THE TASK: Going through the entries below, work out how many lines have the string "apple" in them. Give the number and nothing more.

(Data records)

╭──

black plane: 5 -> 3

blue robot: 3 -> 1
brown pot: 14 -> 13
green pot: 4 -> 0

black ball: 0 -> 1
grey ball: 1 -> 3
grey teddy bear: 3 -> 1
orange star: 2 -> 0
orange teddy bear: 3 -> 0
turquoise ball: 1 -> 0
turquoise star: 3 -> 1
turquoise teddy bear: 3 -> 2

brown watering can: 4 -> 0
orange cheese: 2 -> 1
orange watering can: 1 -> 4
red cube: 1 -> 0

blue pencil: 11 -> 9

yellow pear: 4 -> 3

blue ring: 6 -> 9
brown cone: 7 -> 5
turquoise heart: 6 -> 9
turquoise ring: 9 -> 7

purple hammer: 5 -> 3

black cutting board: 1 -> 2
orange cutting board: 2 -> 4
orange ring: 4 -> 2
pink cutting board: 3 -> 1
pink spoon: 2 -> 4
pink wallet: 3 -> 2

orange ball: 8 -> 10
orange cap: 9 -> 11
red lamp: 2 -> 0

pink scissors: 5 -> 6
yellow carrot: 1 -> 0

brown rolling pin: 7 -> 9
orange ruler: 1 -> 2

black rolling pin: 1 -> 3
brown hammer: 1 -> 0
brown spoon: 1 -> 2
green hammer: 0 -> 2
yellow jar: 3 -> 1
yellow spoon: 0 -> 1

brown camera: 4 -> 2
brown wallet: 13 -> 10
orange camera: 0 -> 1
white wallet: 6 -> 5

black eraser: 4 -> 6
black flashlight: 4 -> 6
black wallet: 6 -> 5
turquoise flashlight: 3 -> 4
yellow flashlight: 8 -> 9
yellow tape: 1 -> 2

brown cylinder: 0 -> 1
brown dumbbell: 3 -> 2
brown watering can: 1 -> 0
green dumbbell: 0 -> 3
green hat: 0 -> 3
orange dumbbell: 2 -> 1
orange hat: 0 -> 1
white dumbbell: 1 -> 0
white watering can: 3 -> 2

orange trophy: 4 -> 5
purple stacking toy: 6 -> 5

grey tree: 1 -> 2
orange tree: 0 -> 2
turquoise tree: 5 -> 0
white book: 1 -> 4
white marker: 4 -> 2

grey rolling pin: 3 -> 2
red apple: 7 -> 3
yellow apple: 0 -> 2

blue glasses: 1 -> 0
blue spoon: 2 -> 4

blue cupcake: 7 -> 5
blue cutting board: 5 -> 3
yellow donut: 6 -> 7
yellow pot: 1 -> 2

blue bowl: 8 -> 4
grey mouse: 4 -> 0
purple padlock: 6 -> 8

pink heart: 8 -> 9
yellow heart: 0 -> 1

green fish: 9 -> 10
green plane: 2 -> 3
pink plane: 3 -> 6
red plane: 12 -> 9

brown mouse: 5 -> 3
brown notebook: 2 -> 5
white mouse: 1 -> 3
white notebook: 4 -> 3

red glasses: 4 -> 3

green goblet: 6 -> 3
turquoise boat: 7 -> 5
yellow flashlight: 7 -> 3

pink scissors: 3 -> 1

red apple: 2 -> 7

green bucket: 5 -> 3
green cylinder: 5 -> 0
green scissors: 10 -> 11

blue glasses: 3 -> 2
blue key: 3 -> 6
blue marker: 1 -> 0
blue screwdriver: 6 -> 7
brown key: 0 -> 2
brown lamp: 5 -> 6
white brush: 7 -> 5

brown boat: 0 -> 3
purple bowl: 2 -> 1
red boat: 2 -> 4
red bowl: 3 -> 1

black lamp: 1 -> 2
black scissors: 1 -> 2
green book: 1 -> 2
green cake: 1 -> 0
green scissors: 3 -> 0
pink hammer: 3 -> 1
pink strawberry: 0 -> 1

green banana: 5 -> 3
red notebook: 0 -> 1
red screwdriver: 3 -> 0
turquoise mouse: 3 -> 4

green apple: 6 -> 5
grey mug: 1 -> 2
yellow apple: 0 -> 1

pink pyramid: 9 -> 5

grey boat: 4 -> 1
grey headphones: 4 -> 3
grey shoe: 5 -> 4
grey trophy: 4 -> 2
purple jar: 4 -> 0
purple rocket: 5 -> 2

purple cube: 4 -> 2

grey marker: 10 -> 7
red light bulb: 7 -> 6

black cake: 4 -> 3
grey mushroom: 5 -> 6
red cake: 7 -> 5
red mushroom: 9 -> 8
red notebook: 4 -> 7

╰──

WRITTEN SOLUTION: 5